### Description of the task
What is needed here is an exact transcription of the entries that follow.

[Spatial reasoning data]
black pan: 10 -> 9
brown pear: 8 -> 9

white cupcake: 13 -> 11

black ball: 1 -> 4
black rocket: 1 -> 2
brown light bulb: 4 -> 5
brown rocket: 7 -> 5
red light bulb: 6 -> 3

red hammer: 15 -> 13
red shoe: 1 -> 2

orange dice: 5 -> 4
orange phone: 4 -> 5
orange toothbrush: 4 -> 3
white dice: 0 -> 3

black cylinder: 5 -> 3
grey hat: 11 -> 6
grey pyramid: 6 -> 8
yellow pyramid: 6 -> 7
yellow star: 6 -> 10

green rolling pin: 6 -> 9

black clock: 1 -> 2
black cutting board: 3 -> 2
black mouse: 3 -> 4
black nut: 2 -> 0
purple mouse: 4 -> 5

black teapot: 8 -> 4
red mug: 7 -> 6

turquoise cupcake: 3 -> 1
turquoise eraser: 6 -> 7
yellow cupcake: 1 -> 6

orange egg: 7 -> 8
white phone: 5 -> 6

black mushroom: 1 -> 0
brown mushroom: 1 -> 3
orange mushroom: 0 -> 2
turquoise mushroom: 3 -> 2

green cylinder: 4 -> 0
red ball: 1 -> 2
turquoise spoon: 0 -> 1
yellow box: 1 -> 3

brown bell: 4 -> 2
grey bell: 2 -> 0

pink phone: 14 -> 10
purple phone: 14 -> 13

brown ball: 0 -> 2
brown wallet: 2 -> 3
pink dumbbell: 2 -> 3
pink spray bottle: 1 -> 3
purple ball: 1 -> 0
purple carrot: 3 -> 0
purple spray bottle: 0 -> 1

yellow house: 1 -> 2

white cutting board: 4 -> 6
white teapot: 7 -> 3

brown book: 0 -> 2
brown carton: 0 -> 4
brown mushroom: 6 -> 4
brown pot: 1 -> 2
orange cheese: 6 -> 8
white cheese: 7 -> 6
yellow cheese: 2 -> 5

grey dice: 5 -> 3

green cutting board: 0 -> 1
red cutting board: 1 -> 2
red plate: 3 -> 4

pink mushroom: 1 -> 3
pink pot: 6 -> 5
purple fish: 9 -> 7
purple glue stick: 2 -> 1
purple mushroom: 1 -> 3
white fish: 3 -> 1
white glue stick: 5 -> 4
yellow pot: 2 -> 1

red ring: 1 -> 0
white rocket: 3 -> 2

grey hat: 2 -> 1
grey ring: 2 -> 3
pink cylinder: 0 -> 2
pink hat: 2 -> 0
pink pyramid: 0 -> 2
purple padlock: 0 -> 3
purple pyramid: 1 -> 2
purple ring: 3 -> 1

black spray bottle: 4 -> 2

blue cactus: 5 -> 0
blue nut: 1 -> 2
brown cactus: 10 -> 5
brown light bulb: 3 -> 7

### Answer
black pan: 10 -> 9
brown pear: 8 -> 9

white cupcake: 13 -> 11

black ball: 1 -> 4
black rocket: 1 -> 2
brown light bulb: 4 -> 5
brown rocket: 7 -> 5
red light bulb: 6 -> 3

red hammer: 15 -> 13
red shoe: 1 -> 2

orange dice: 5 -> 4
orange phone: 4 -> 5
orange toothbrush: 4 -> 3
white dice: 0 -> 3

black cylinder: 5 -> 3
grey hat: 11 -> 6
grey pyramid: 6 -> 8
yellow pyramid: 6 -> 7
yellow star: 6 -> 10

green rolling pin: 6 -> 9

black clock: 1 -> 2
black cutting board: 3 -> 2
black mouse: 3 -> 4
black nut: 2 -> 0
purple mouse: 4 -> 5

black teapot: 8 -> 4
red mug: 7 -> 6

turquoise cupcake: 3 -> 1
turquoise eraser: 6 -> 7
yellow cupcake: 1 -> 6

orange egg: 7 -> 8
white phone: 5 -> 6

black mushroom: 1 -> 0
brown mushroom: 1 -> 3
orange mushroom: 0 -> 2
turquoise mushroom: 3 -> 2

green cylinder: 4 -> 0
red ball: 1 -> 2
turquoise spoon: 0 -> 1
yellow box: 1 -> 3

brown bell: 4 -> 2
grey bell: 2 -> 0

pink phone: 14 -> 10
purple phone: 14 -> 13

brown ball: 0 -> 2
brown wallet: 2 -> 3
pink dumbbell: 2 -> 3
pink spray bottle: 1 -> 3
purple ball: 1 -> 0
purple carrot: 3 -> 0
purple spray bottle: 0 -> 1

yellow house: 1 -> 2

white cutting board: 4 -> 6
white teapot: 7 -> 3

brown book: 0 -> 2
brown carton: 0 -> 4
brown mushroom: 6 -> 4
brown pot: 1 -> 2
orange cheese: 6 -> 8
white cheese: 7 -> 6
yellow cheese: 2 -> 5

grey dice: 5 -> 3

green cutting board: 0 -> 1
red cutting board: 1 -> 2
red plate: 3 -> 4

pink mushroom: 1 -> 3
pink pot: 6 -> 5
purple fish: 9 -> 7
purple glue stick: 2 -> 1
purple mushroom: 1 -> 3
white fish: 3 -> 1
white glue stick: 5 -> 4
yellow pot: 2 -> 1

red ring: 1 -> 0
white rocket: 3 -> 2

grey hat: 2 -> 1
grey ring: 2 -> 3
pink cylinder: 0 -> 2
pink hat: 2 -> 0
pink pyramid: 0 -> 2
purple padlock: 0 -> 3
purple pyramid: 1 -> 2
purple ring: 3 -> 1

black spray bottle: 4 -> 2

blue cactus: 5 -> 0
blue nut: 1 -> 2
brown cactus: 10 -> 5
brown light bulb: 3 -> 7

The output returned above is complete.